RECORDS FOR THIS EXERCISE Start Marker

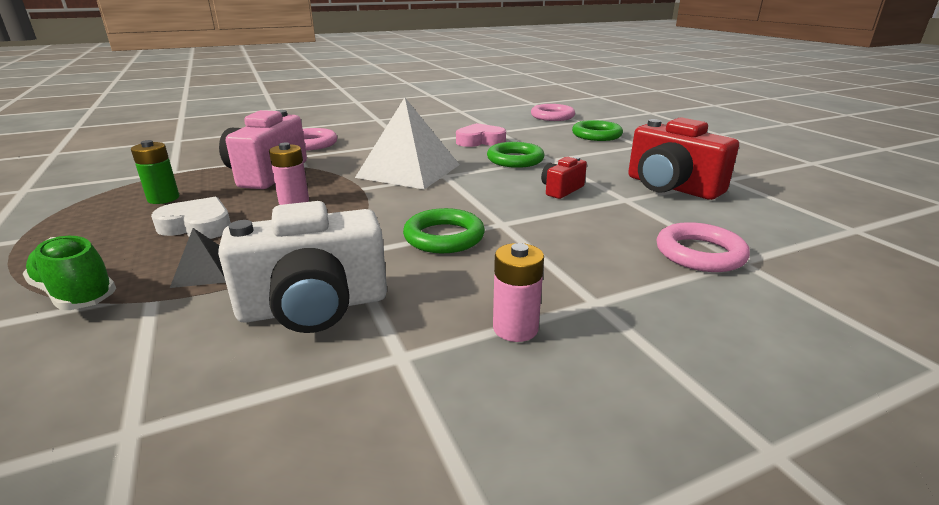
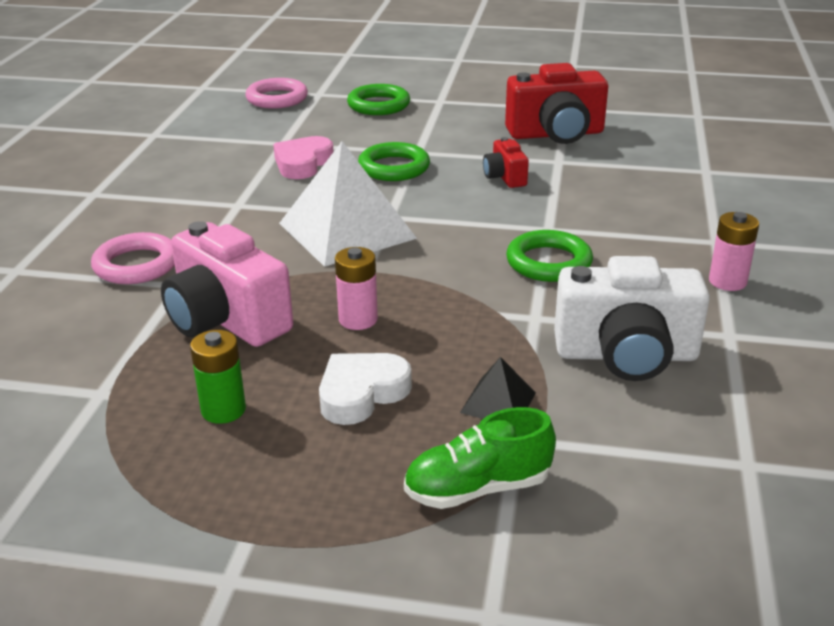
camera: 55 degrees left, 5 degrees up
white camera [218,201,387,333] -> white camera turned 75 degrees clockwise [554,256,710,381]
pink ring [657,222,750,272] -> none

RECORDS FOR THIS EXERCISE End Marker
RECORDS FOR THIS EXERCISE Start Marker

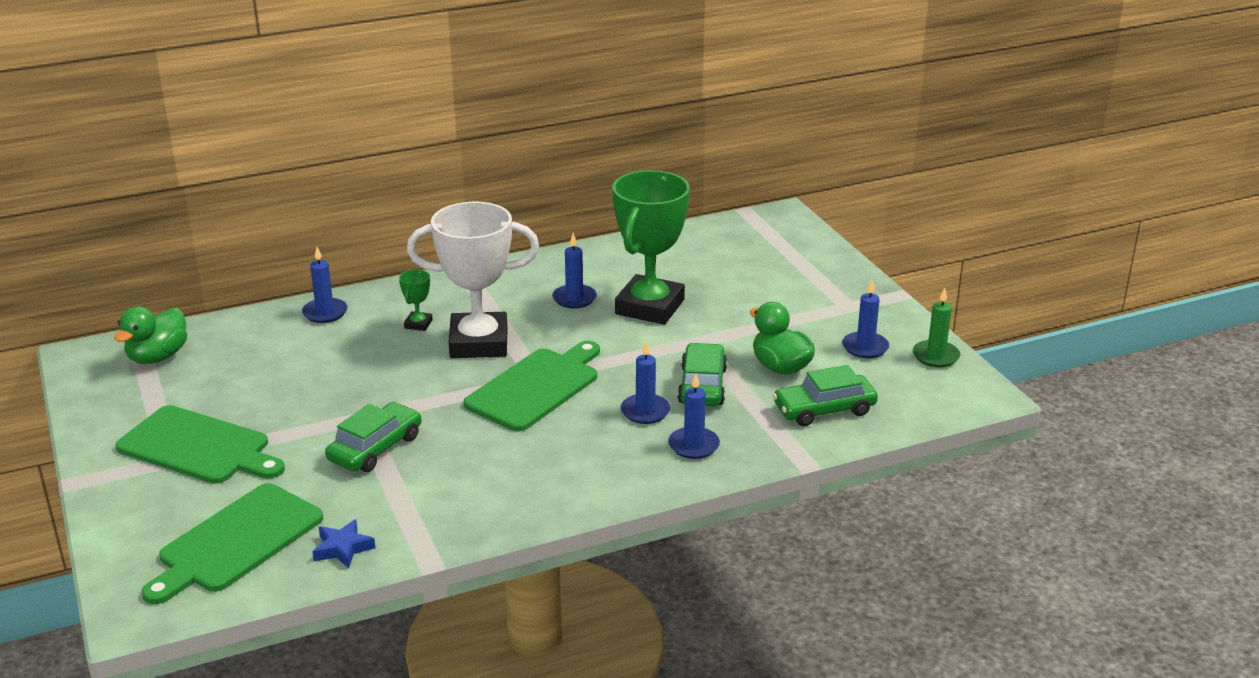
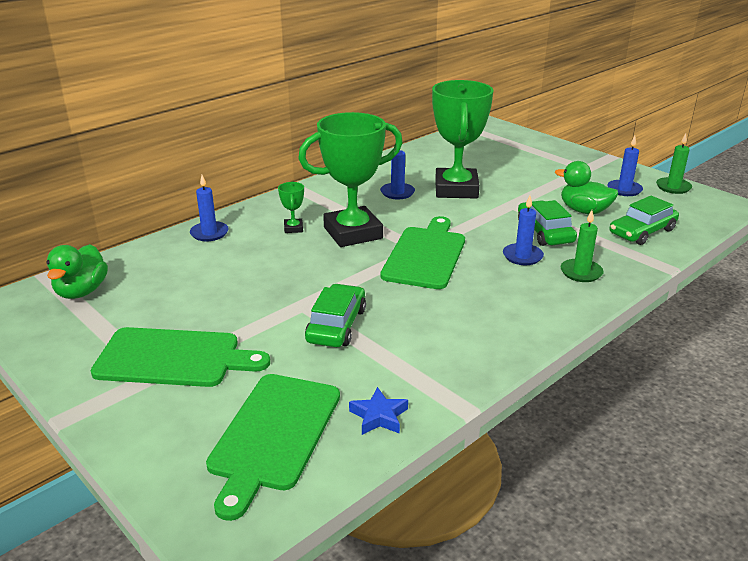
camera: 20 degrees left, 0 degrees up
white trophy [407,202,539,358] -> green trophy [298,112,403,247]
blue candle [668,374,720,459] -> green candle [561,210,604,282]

RECORDS FOR THIS EXERCISE End Marker

Output exactly one stretch of the listing: from the line containing "camera: 55 degrees left, 5 degrees up" through the line containing "pink ring [657,222,750,272] -> none", both end lines included.

camera: 55 degrees left, 5 degrees up
white camera [218,201,387,333] -> white camera turned 75 degrees clockwise [554,256,710,381]
pink ring [657,222,750,272] -> none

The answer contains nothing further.